■ PROBLEM
The entries are to be reproduced word for word, with all images left out.

■ MATERIAL FOR THIS TASK
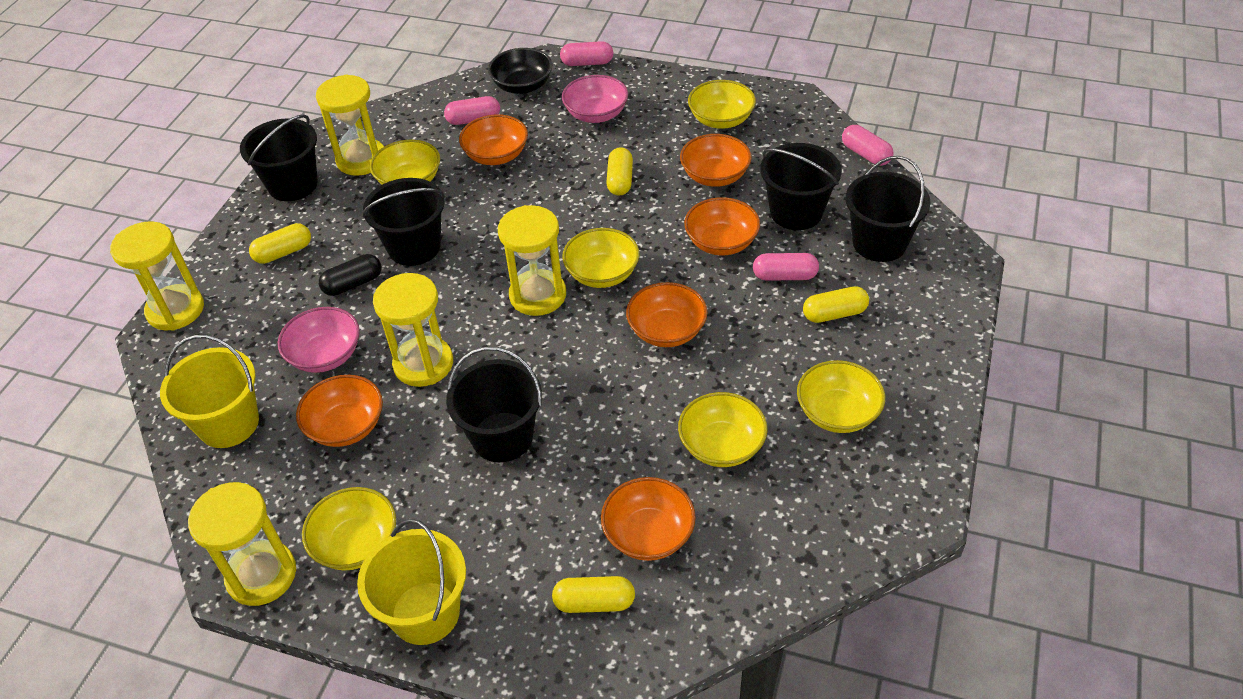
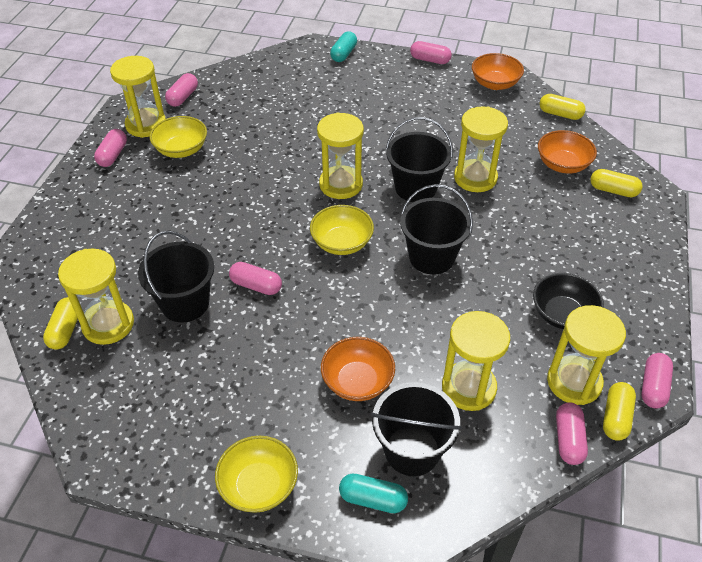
black bucket: 5 -> 4
black capsule: 1 -> 0
orange bowl: 6 -> 3
pink bowl: 2 -> 0
pink capsule: 4 -> 6
turquoise capsule: 0 -> 2
yellow bowl: 6 -> 3
yellow bucket: 2 -> 0
yellow hourglass: 5 -> 6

■ SOLVED PROBLEM
black bucket: 5 -> 4
black capsule: 1 -> 0
orange bowl: 6 -> 3
pink bowl: 2 -> 0
pink capsule: 4 -> 6
turquoise capsule: 0 -> 2
yellow bowl: 6 -> 3
yellow bucket: 2 -> 0
yellow hourglass: 5 -> 6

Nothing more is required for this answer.